⟨

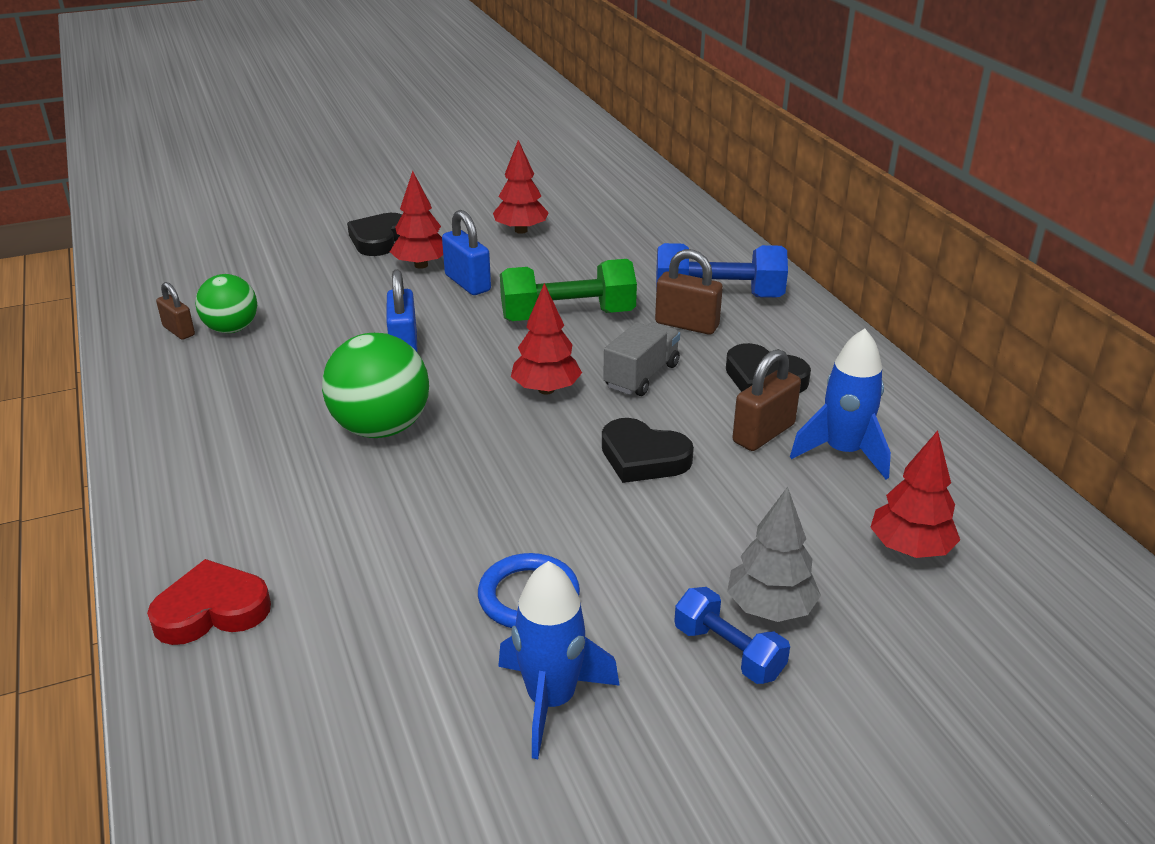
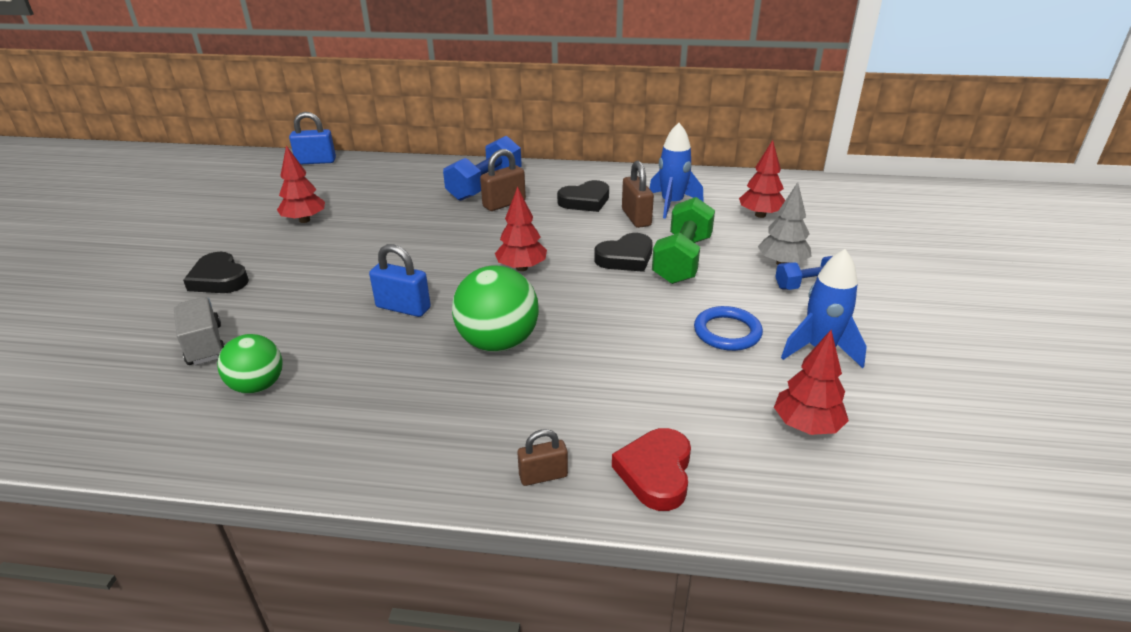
camera: 60 degrees left, 0 degrees up
brown padlock [156,282,195,340] -> brown padlock moved to [517,429,568,486]
red tree [390,171,443,269] -> red tree moved to [774,330,849,435]
blue padlock [442,210,491,295] -> blue padlock moved to [289,112,336,164]
green dumbbell [500,259,637,321] -> green dumbbell moved to [652,197,715,284]
grey truck [603,322,680,396] -> grey truck moved to [174,297,225,365]

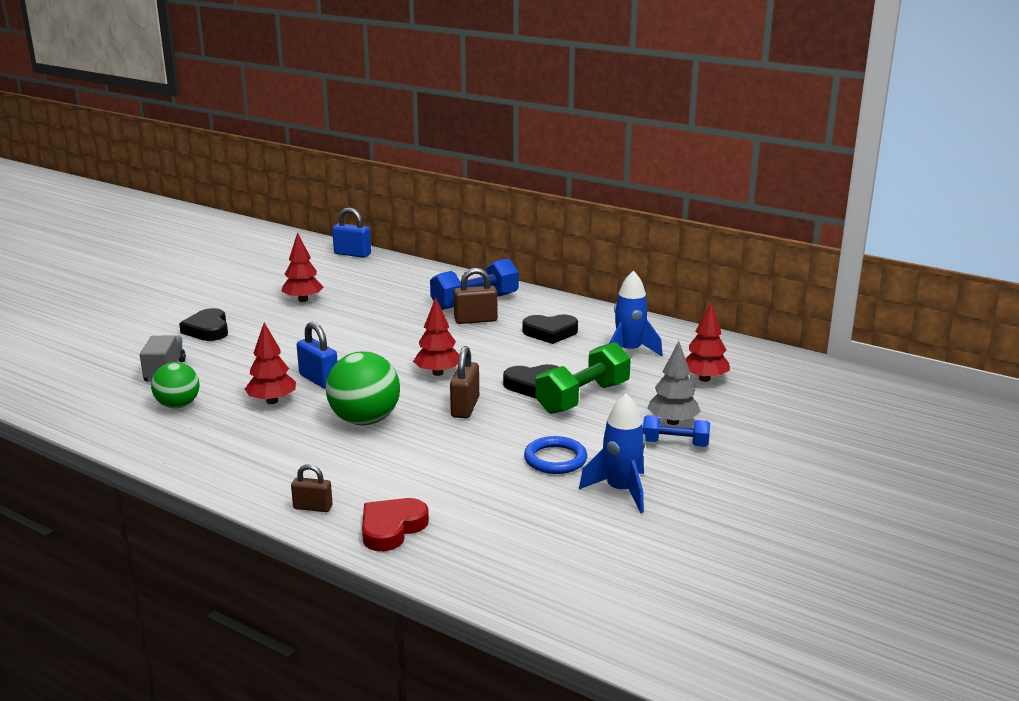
camera: 25 degrees right, 10 degrees down
brown padlock [622,161,654,228] -> brown padlock moved to [450,346,479,418]
red tree [774,330,849,435] -> red tree moved to [245,322,296,404]

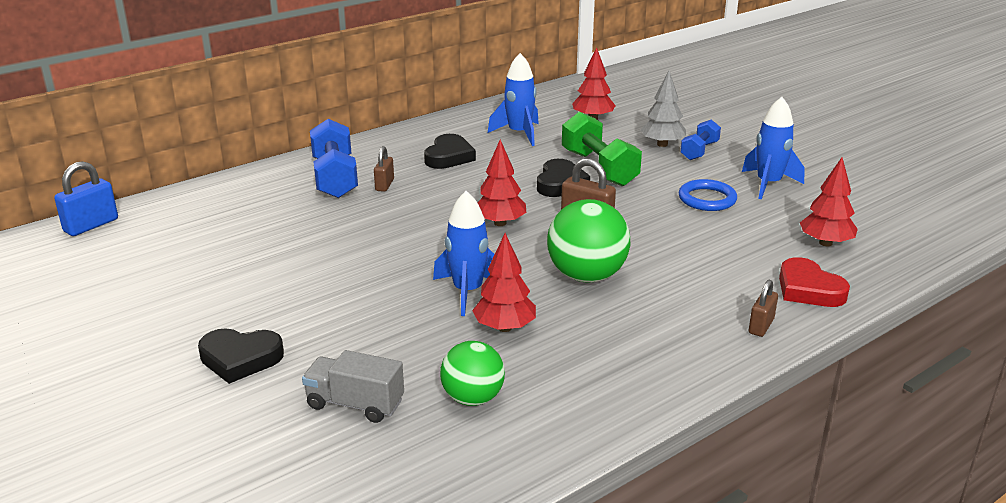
camera: 70 degrees left, 5 degrees up
red tree [281,232,324,302] -> red tree moved to [800,157,858,246]
blue padlock [297,322,337,389] -> blue rocket [433,191,495,316]
brown padlock [454,268,498,324] -> brown padlock [374,146,394,192], size x0.65

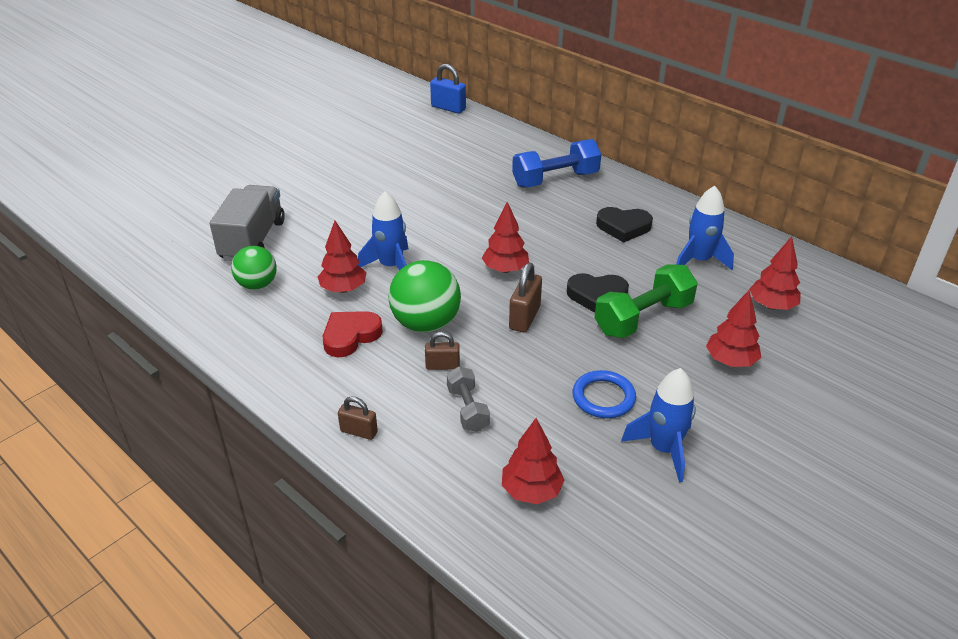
camera: 80 degrees right, 10 degrees up
black heart [198,328,284,384] -> none
grey truck [302,350,404,423] -> grey truck [210,185,285,261], size x1.55
brown padlock [374,146,394,192] -> brown padlock moved to [425,332,460,370]
grey tree [640,71,686,147] -> red tree [706,290,761,367]
blue dumbbell [680,120,721,160] -> none
red heart [779,257,850,307] -> red heart moved to [323,311,383,357]
none -> grey dumbbell [447,366,490,432]

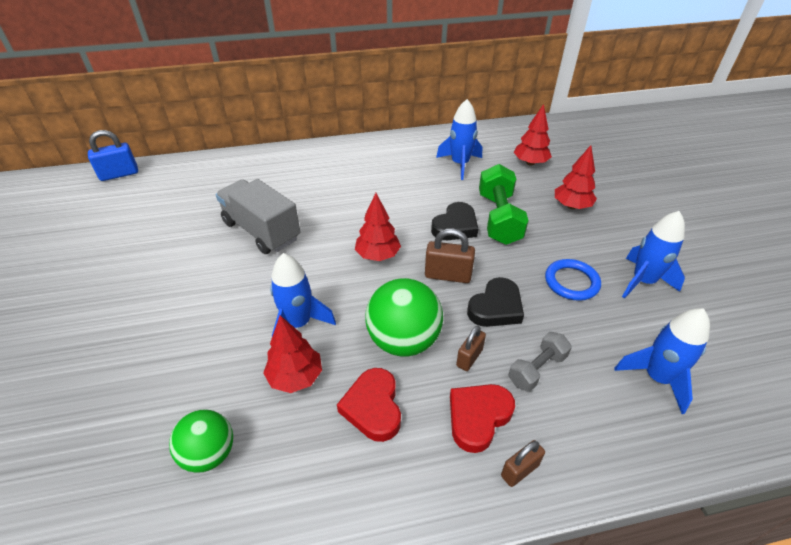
camera: 55 degrees left, 5 degrees up
grey truck [210,185,285,261] -> grey truck moved to [216,179,300,254]
grey dumbbell [447,366,490,432] -> grey dumbbell turned 60 degrees counterclockwise [508,332,572,392]
red tree [502,418,565,504] -> blue rocket [614,309,710,414]
brown padlock [509,263,542,333] -> brown padlock turned 45 degrees counterclockwise [425,228,475,283]
blue dumbbell [512,139,601,188] -> none
black heart [596,207,653,243] -> black heart moved to [467,277,524,327]
none -> red heart [450,384,515,453]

⟩

Task
Everything from the line with "camera: 55 degrees left, 5 degrees up" to the last line of the entries is to be written out exactly; omit all earlier lines.

Result of the task
camera: 55 degrees left, 5 degrees up
grey truck [210,185,285,261] -> grey truck moved to [216,179,300,254]
grey dumbbell [447,366,490,432] -> grey dumbbell turned 60 degrees counterclockwise [508,332,572,392]
red tree [502,418,565,504] -> blue rocket [614,309,710,414]
brown padlock [509,263,542,333] -> brown padlock turned 45 degrees counterclockwise [425,228,475,283]
blue dumbbell [512,139,601,188] -> none
black heart [596,207,653,243] -> black heart moved to [467,277,524,327]
none -> red heart [450,384,515,453]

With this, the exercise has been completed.